Retype every line from the one containing "ENC1 pin DT: A5 -> A6" through the last line of the records below, both included; leave out the pictures.

──────

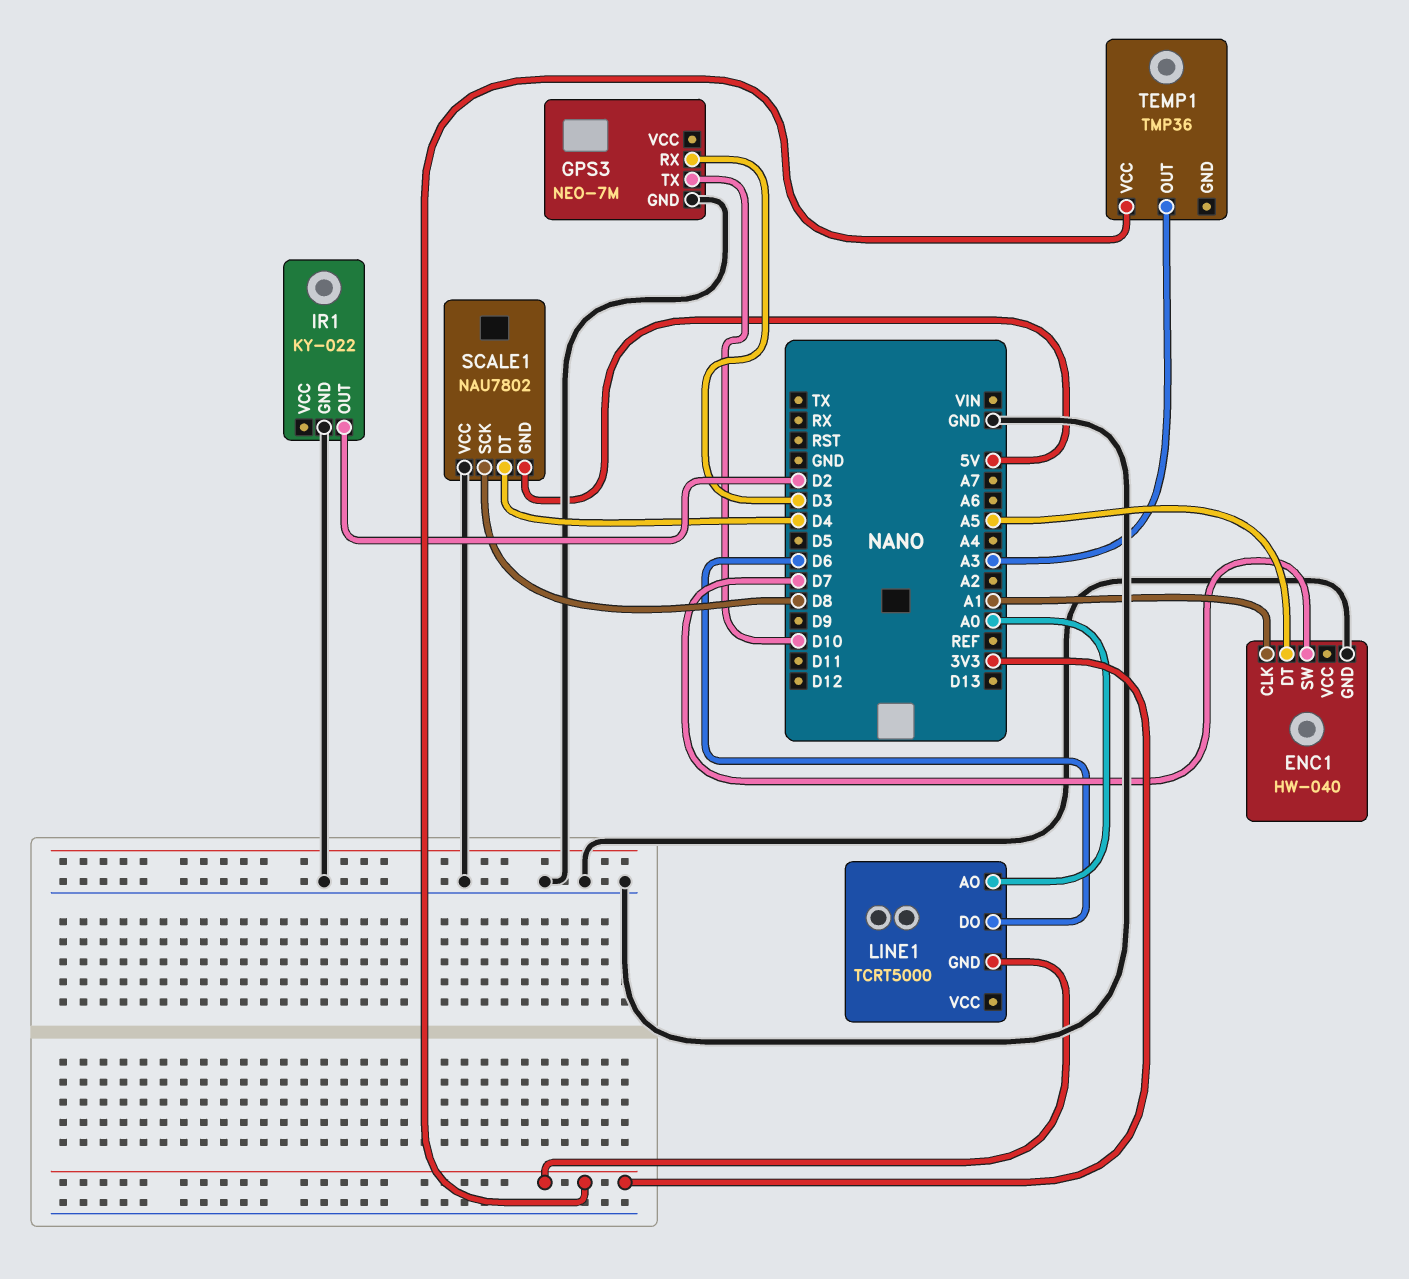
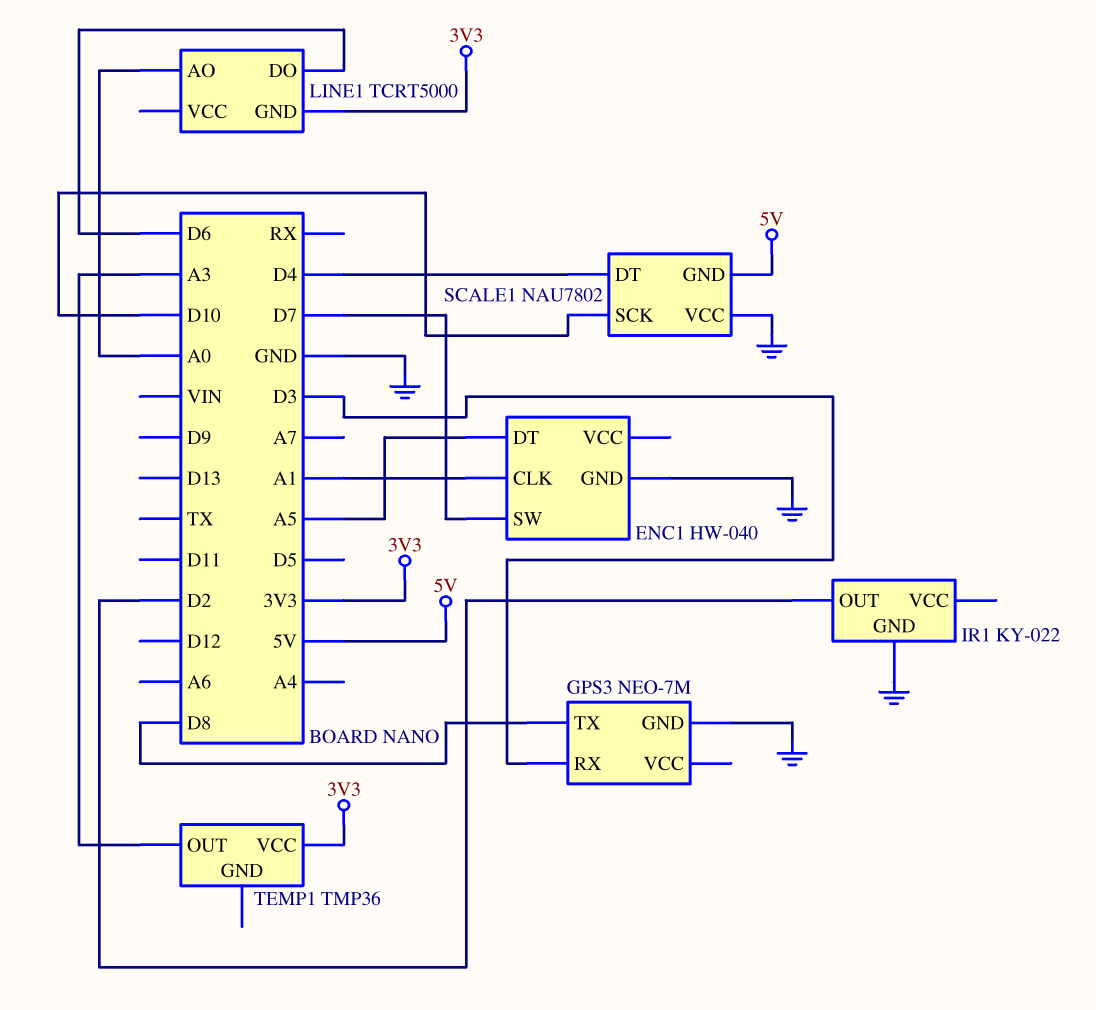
GPS3 pin TX: D10 -> D8
SCALE1 pin SCK: D8 -> D10

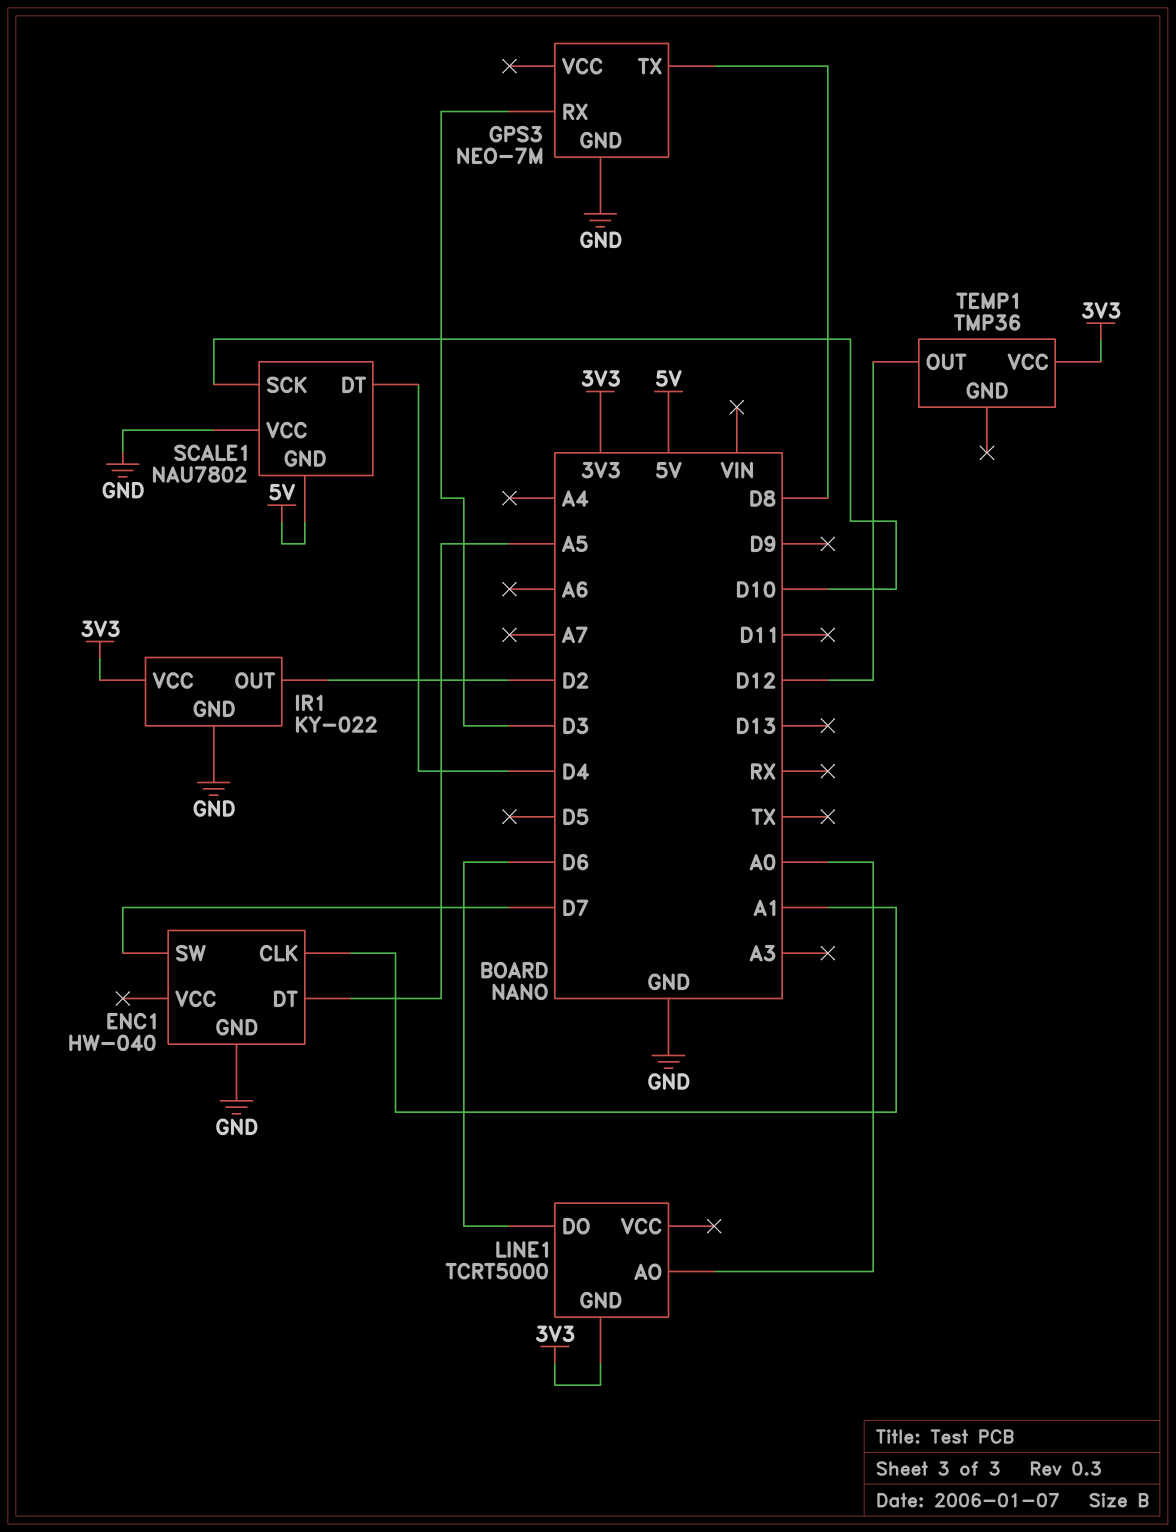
IR1 pin VCC: none -> 3V3
TEMP1 pin OUT: A3 -> D12

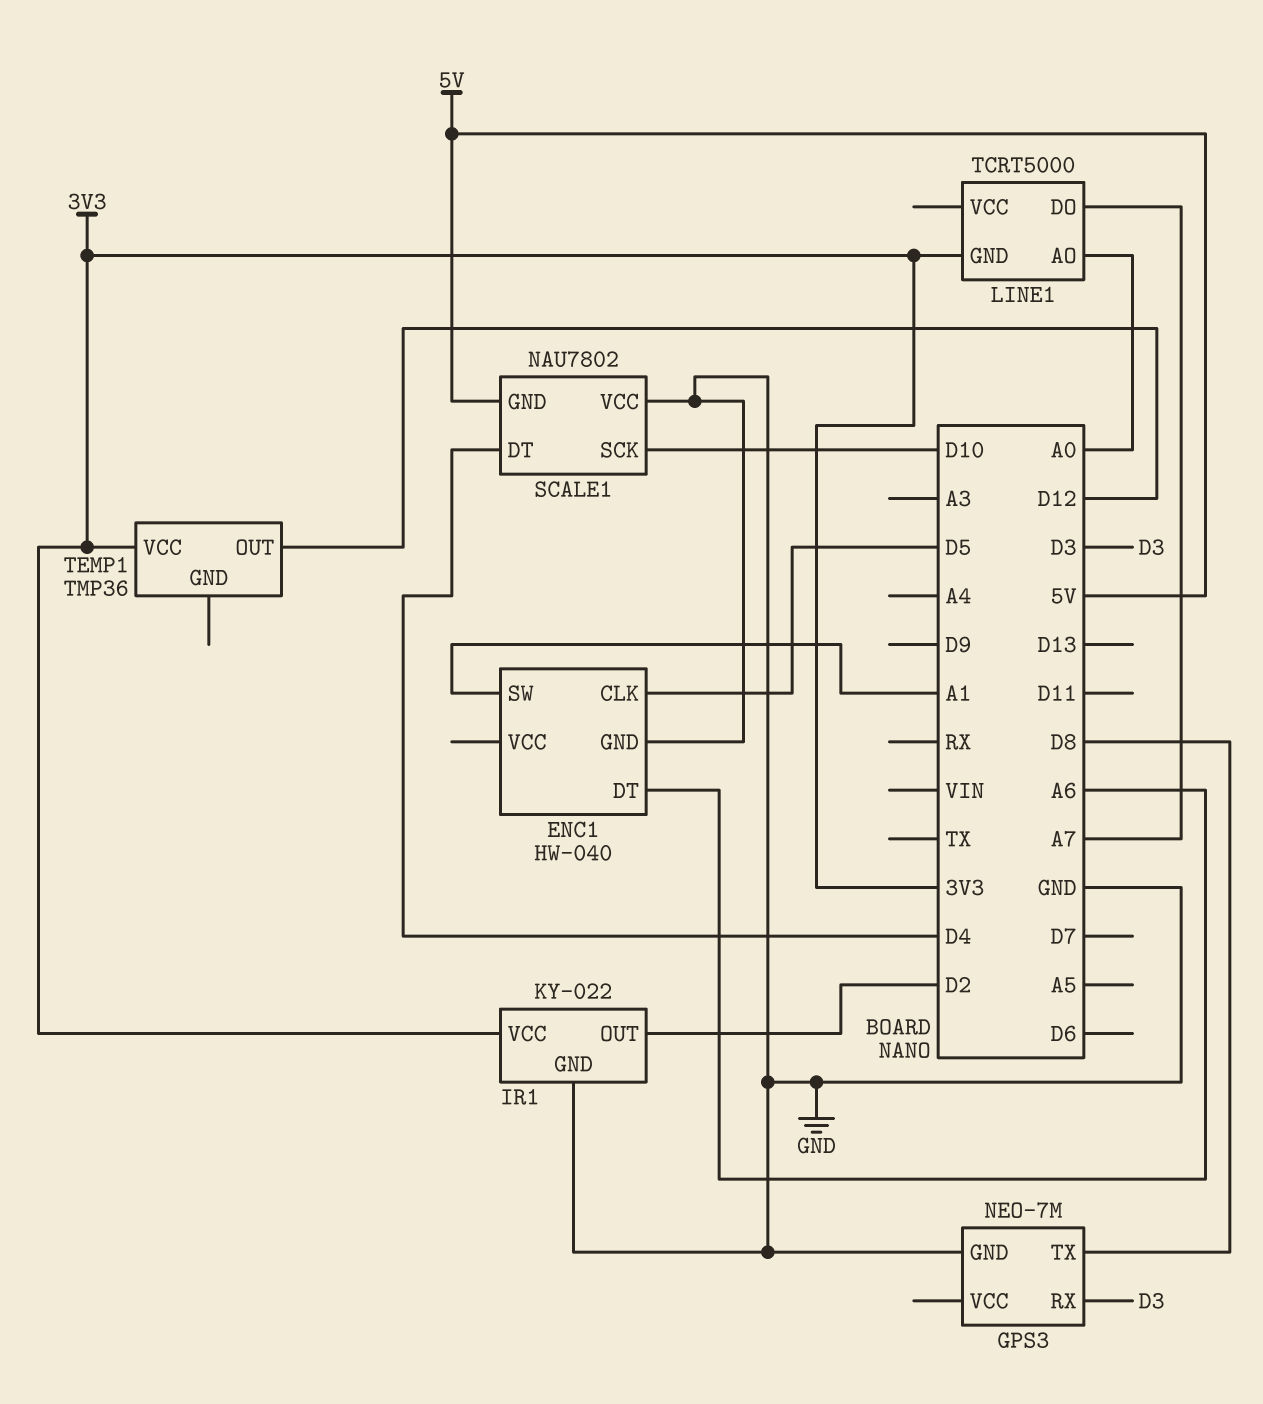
ENC1 pin CLK: A1 -> D5
ENC1 pin DT: A5 -> A6
ENC1 pin SW: D7 -> A1
LINE1 pin DO: D6 -> A7

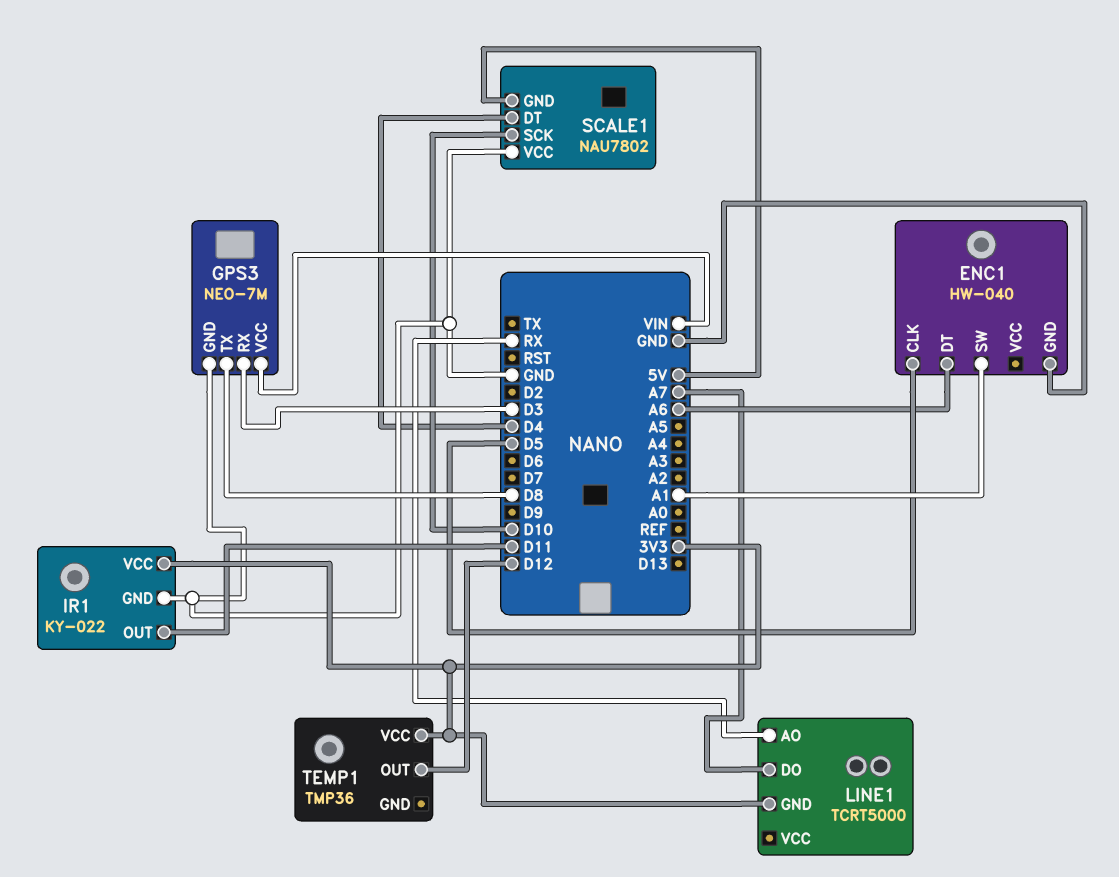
GPS3 pin VCC: none -> VIN
IR1 pin OUT: D2 -> D11
LINE1 pin AO: A0 -> RX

──────

# Response area:
ENC1 pin DT: A5 -> A6
ENC1 pin SW: D7 -> A1
LINE1 pin DO: D6 -> A7

GPS3 pin VCC: none -> VIN
IR1 pin OUT: D2 -> D11
LINE1 pin AO: A0 -> RX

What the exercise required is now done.